[Task details]:
Transcribe exactly, and without pictures, the lines from the one that contains "The second view gained the GRAY" through the last line of the material.

########

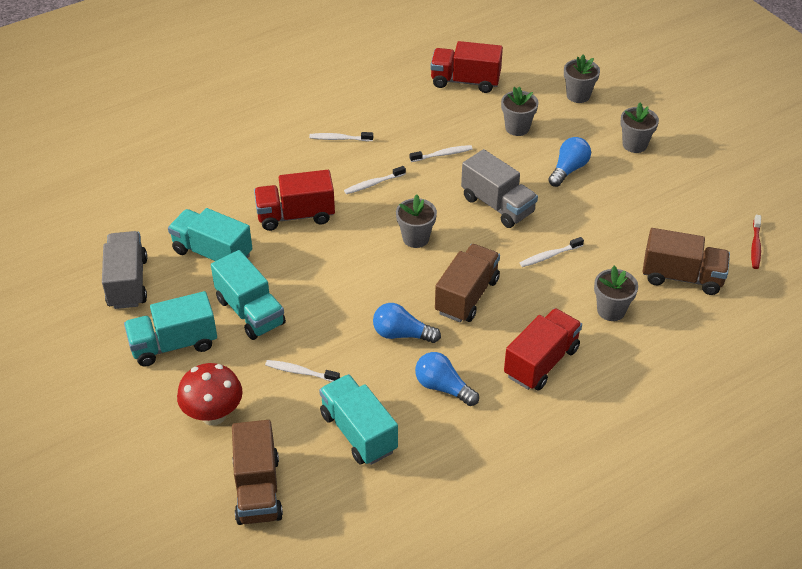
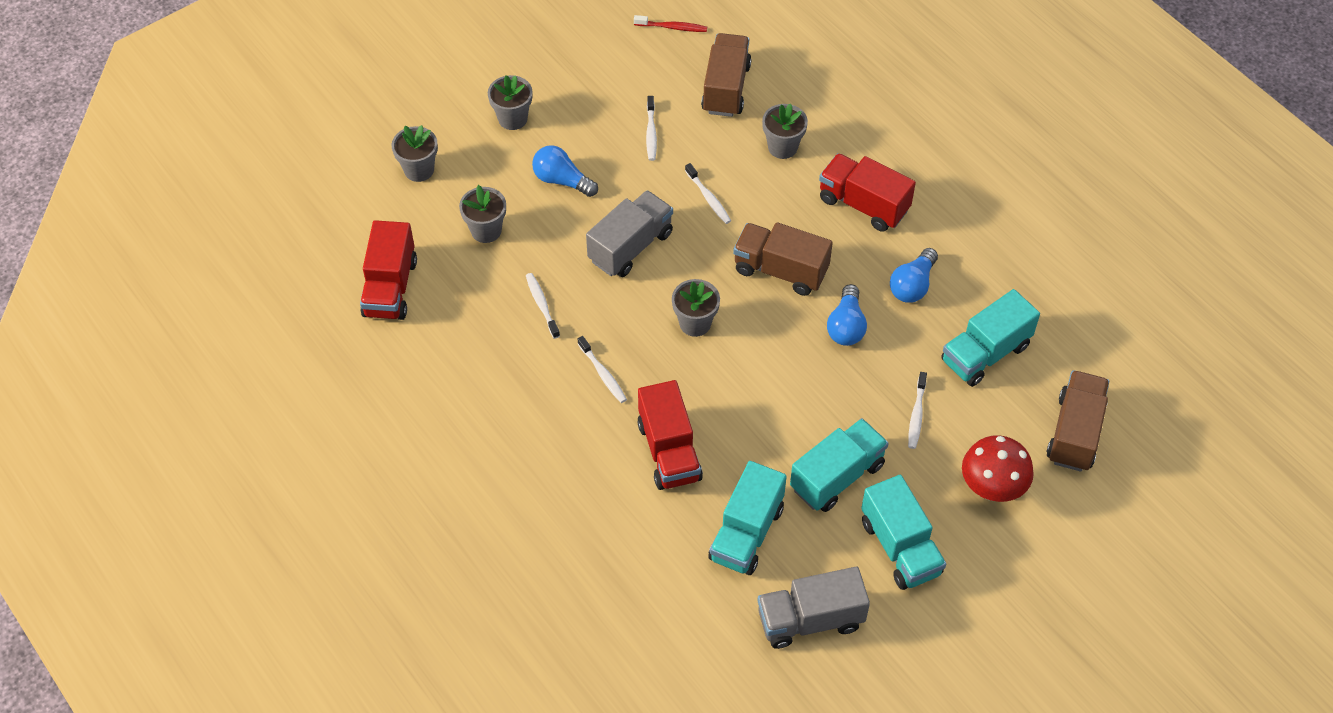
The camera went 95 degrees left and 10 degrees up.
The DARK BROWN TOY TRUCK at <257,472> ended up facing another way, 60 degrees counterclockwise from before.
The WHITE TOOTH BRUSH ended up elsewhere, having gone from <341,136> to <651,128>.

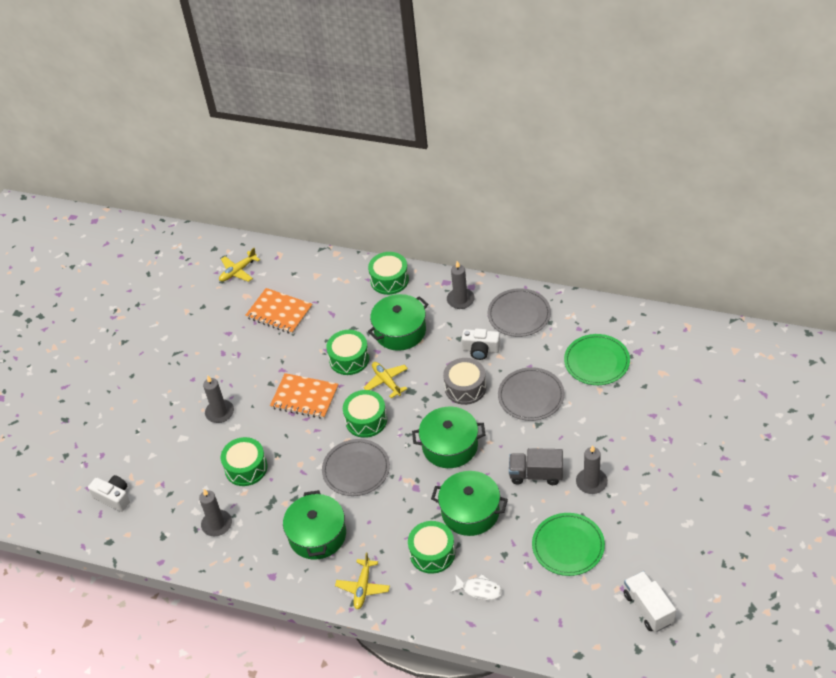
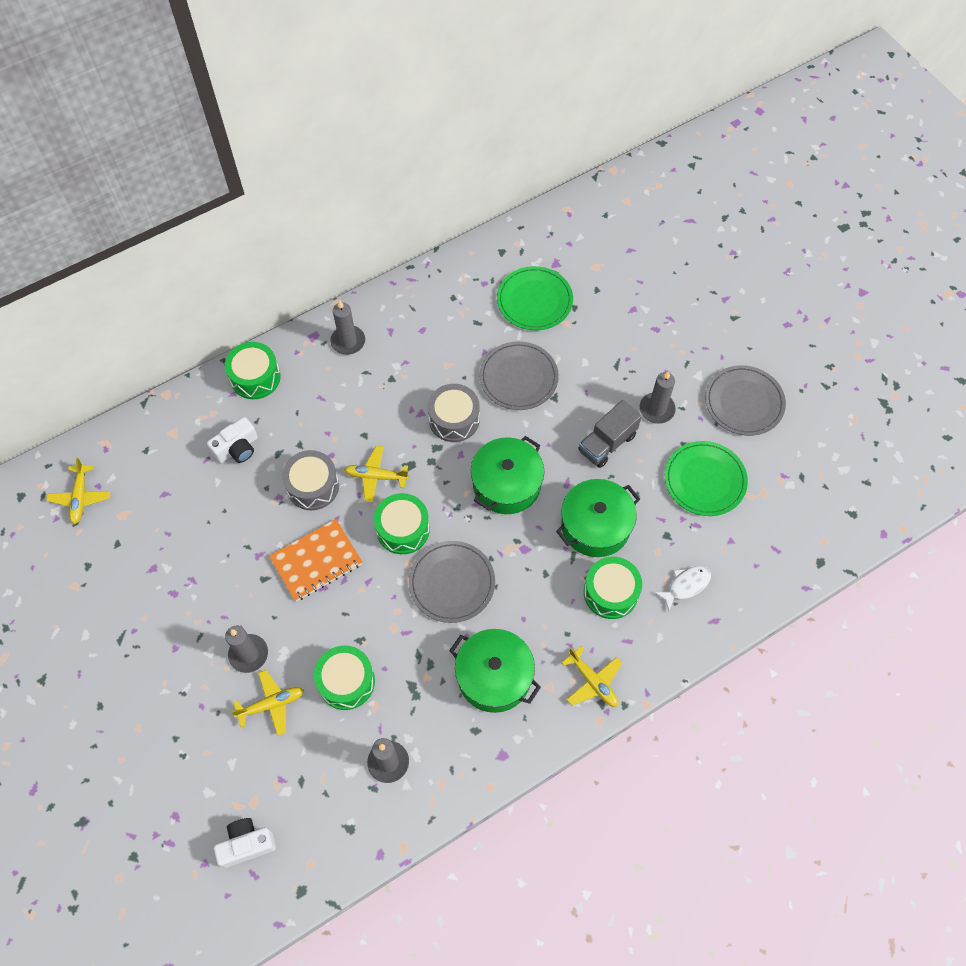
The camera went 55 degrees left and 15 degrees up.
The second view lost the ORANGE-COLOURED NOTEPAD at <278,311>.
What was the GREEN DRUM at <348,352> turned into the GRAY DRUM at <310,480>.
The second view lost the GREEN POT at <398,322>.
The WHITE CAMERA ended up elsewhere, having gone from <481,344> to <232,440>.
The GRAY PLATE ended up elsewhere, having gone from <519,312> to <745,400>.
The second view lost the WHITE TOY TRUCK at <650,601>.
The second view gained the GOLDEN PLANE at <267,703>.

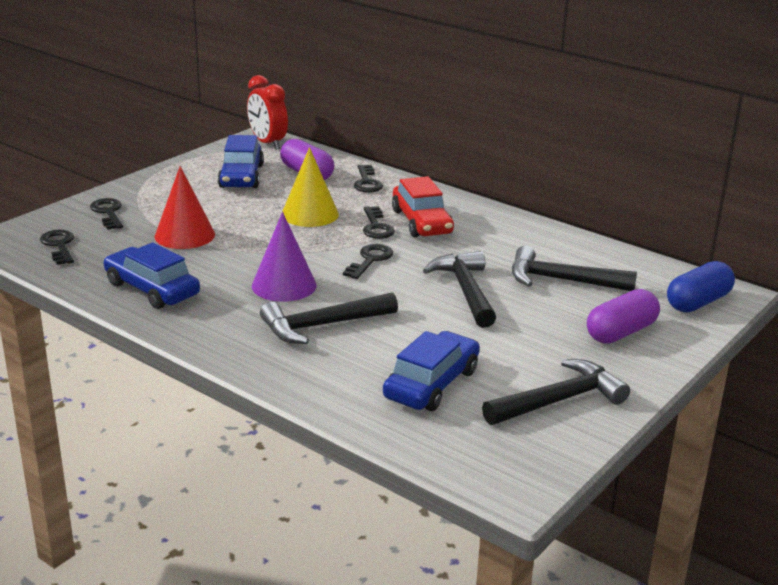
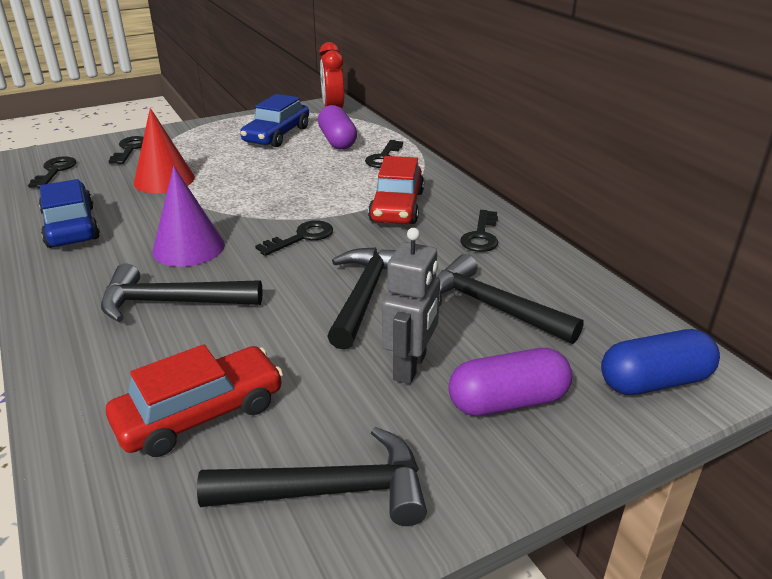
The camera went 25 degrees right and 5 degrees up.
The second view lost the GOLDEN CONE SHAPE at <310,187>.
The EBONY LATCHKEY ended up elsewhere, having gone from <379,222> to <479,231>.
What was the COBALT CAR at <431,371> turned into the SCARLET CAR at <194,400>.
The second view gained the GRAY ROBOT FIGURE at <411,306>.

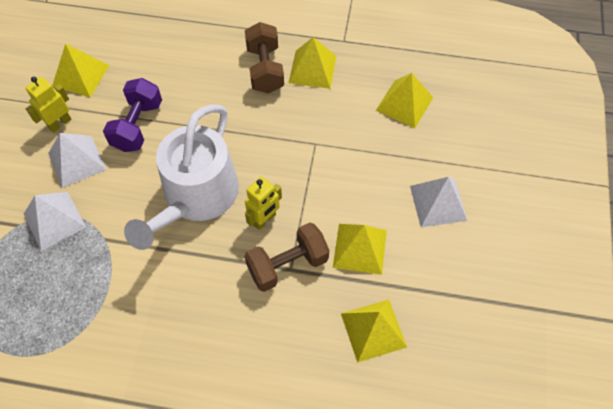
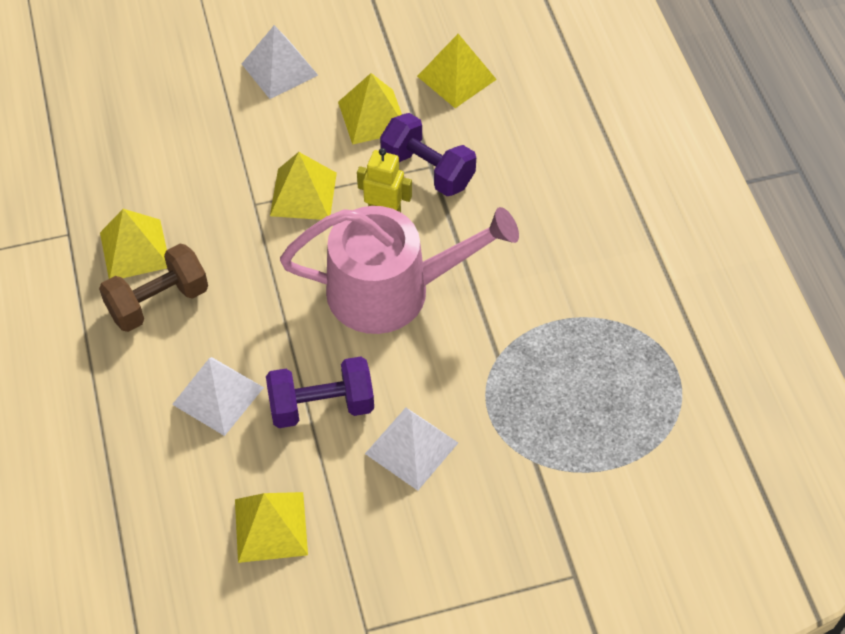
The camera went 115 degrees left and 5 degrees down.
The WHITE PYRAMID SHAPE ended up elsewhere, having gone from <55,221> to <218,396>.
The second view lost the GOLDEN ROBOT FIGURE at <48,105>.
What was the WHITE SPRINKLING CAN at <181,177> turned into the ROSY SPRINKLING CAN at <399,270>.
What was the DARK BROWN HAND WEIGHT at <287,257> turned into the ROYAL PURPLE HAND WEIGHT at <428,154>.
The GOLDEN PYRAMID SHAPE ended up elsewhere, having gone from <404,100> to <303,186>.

########

[Response]:
The second view gained the GRAY ROBOT FIGURE at <411,306>.

The camera went 115 degrees left and 5 degrees down.
The WHITE PYRAMID SHAPE ended up elsewhere, having gone from <55,221> to <218,396>.
The second view lost the GOLDEN ROBOT FIGURE at <48,105>.
What was the WHITE SPRINKLING CAN at <181,177> turned into the ROSY SPRINKLING CAN at <399,270>.
What was the DARK BROWN HAND WEIGHT at <287,257> turned into the ROYAL PURPLE HAND WEIGHT at <428,154>.
The GOLDEN PYRAMID SHAPE ended up elsewhere, having gone from <404,100> to <303,186>.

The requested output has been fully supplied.